## ACTIVITY
Go through the entries below and write each one out exactly.

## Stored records
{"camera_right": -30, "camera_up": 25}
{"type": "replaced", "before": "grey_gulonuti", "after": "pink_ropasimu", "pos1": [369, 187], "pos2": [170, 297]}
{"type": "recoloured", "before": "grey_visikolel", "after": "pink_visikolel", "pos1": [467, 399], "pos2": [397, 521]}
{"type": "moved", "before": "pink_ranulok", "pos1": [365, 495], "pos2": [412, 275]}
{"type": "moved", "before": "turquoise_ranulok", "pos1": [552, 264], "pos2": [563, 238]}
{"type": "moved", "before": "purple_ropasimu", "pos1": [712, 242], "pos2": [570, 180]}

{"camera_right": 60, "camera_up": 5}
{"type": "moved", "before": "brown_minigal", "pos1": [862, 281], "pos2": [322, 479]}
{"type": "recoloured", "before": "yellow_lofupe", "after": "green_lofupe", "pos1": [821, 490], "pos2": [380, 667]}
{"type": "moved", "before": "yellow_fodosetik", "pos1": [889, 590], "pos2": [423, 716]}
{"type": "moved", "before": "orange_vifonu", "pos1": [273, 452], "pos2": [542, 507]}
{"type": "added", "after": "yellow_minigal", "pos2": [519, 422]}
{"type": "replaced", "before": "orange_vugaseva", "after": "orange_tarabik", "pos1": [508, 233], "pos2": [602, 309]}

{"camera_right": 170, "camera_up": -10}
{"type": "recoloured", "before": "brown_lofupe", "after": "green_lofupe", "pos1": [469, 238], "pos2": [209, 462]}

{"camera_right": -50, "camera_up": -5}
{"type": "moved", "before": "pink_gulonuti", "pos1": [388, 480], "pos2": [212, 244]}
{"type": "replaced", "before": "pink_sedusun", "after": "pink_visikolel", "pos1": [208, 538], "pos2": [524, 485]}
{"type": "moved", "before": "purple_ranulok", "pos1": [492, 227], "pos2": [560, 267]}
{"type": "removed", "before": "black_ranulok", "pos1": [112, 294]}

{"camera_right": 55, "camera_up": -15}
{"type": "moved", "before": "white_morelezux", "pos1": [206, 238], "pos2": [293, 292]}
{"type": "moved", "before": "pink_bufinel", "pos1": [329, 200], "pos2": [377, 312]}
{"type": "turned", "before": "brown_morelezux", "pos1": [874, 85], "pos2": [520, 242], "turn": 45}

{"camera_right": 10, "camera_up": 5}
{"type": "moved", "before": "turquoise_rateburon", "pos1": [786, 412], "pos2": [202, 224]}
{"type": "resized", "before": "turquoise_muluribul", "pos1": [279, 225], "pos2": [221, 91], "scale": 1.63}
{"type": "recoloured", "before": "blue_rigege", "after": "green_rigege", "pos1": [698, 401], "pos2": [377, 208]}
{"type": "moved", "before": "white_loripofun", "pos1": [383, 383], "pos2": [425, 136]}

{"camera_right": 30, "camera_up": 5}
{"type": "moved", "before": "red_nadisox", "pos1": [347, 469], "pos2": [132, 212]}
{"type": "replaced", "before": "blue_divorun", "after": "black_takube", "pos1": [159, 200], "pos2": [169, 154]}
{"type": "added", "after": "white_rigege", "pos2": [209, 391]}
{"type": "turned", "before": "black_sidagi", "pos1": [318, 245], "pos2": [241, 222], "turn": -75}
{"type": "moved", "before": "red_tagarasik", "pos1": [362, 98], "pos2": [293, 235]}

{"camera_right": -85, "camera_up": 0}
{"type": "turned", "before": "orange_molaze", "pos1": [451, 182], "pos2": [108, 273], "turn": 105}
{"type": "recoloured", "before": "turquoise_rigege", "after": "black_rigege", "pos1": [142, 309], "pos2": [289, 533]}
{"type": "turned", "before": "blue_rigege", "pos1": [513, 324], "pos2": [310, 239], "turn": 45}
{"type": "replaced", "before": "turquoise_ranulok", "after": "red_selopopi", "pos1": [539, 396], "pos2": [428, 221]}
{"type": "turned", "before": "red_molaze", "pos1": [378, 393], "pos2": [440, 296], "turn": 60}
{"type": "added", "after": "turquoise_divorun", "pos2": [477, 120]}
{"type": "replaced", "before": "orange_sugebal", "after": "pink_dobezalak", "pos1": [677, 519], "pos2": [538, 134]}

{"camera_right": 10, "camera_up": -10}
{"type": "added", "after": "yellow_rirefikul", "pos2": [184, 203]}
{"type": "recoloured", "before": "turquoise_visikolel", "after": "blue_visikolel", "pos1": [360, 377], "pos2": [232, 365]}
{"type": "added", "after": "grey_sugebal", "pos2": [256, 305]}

## RESPONSE BELOW
{"camera_right": -30, "camera_up": 25}
{"type": "replaced", "before": "grey_gulonuti", "after": "pink_ropasimu", "pos1": [369, 187], "pos2": [170, 297]}
{"type": "recoloured", "before": "grey_visikolel", "after": "pink_visikolel", "pos1": [467, 399], "pos2": [397, 521]}
{"type": "moved", "before": "pink_ranulok", "pos1": [365, 495], "pos2": [412, 275]}
{"type": "moved", "before": "turquoise_ranulok", "pos1": [552, 264], "pos2": [563, 238]}
{"type": "moved", "before": "purple_ropasimu", "pos1": [712, 242], "pos2": [570, 180]}

{"camera_right": 60, "camera_up": 5}
{"type": "moved", "before": "brown_minigal", "pos1": [862, 281], "pos2": [322, 479]}
{"type": "recoloured", "before": "yellow_lofupe", "after": "green_lofupe", "pos1": [821, 490], "pos2": [380, 667]}
{"type": "moved", "before": "yellow_fodosetik", "pos1": [889, 590], "pos2": [423, 716]}
{"type": "moved", "before": "orange_vifonu", "pos1": [273, 452], "pos2": [542, 507]}
{"type": "added", "after": "yellow_minigal", "pos2": [519, 422]}
{"type": "replaced", "before": "orange_vugaseva", "after": "orange_tarabik", "pos1": [508, 233], "pos2": [602, 309]}

{"camera_right": 170, "camera_up": -10}
{"type": "recoloured", "before": "brown_lofupe", "after": "green_lofupe", "pos1": [469, 238], "pos2": [209, 462]}

{"camera_right": -50, "camera_up": -5}
{"type": "moved", "before": "pink_gulonuti", "pos1": [388, 480], "pos2": [212, 244]}
{"type": "replaced", "before": "pink_sedusun", "after": "pink_visikolel", "pos1": [208, 538], "pos2": [524, 485]}
{"type": "moved", "before": "purple_ranulok", "pos1": [492, 227], "pos2": [560, 267]}
{"type": "removed", "before": "black_ranulok", "pos1": [112, 294]}

{"camera_right": 55, "camera_up": -15}
{"type": "moved", "before": "white_morelezux", "pos1": [206, 238], "pos2": [293, 292]}
{"type": "moved", "before": "pink_bufinel", "pos1": [329, 200], "pos2": [377, 312]}
{"type": "turned", "before": "brown_morelezux", "pos1": [874, 85], "pos2": [520, 242], "turn": 45}

{"camera_right": 10, "camera_up": 5}
{"type": "moved", "before": "turquoise_rateburon", "pos1": [786, 412], "pos2": [202, 224]}
{"type": "resized", "before": "turquoise_muluribul", "pos1": [279, 225], "pos2": [221, 91], "scale": 1.63}
{"type": "recoloured", "before": "blue_rigege", "after": "green_rigege", "pos1": [698, 401], "pos2": [377, 208]}
{"type": "moved", "before": "white_loripofun", "pos1": [383, 383], "pos2": [425, 136]}

{"camera_right": 30, "camera_up": 5}
{"type": "moved", "before": "red_nadisox", "pos1": [347, 469], "pos2": [132, 212]}
{"type": "replaced", "before": "blue_divorun", "after": "black_takube", "pos1": [159, 200], "pos2": [169, 154]}
{"type": "added", "after": "white_rigege", "pos2": [209, 391]}
{"type": "turned", "before": "black_sidagi", "pos1": [318, 245], "pos2": [241, 222], "turn": -75}
{"type": "moved", "before": "red_tagarasik", "pos1": [362, 98], "pos2": [293, 235]}

{"camera_right": -85, "camera_up": 0}
{"type": "turned", "before": "orange_molaze", "pos1": [451, 182], "pos2": [108, 273], "turn": 105}
{"type": "recoloured", "before": "turquoise_rigege", "after": "black_rigege", "pos1": [142, 309], "pos2": [289, 533]}
{"type": "turned", "before": "blue_rigege", "pos1": [513, 324], "pos2": [310, 239], "turn": 45}
{"type": "replaced", "before": "turquoise_ranulok", "after": "red_selopopi", "pos1": [539, 396], "pos2": [428, 221]}
{"type": "turned", "before": "red_molaze", "pos1": [378, 393], "pos2": [440, 296], "turn": 60}
{"type": "added", "after": "turquoise_divorun", "pos2": [477, 120]}
{"type": "replaced", "before": "orange_sugebal", "after": "pink_dobezalak", "pos1": [677, 519], "pos2": [538, 134]}

{"camera_right": 10, "camera_up": -10}
{"type": "added", "after": "yellow_rirefikul", "pos2": [184, 203]}
{"type": "recoloured", "before": "turquoise_visikolel", "after": "blue_visikolel", "pos1": [360, 377], "pos2": [232, 365]}
{"type": "added", "after": "grey_sugebal", "pos2": [256, 305]}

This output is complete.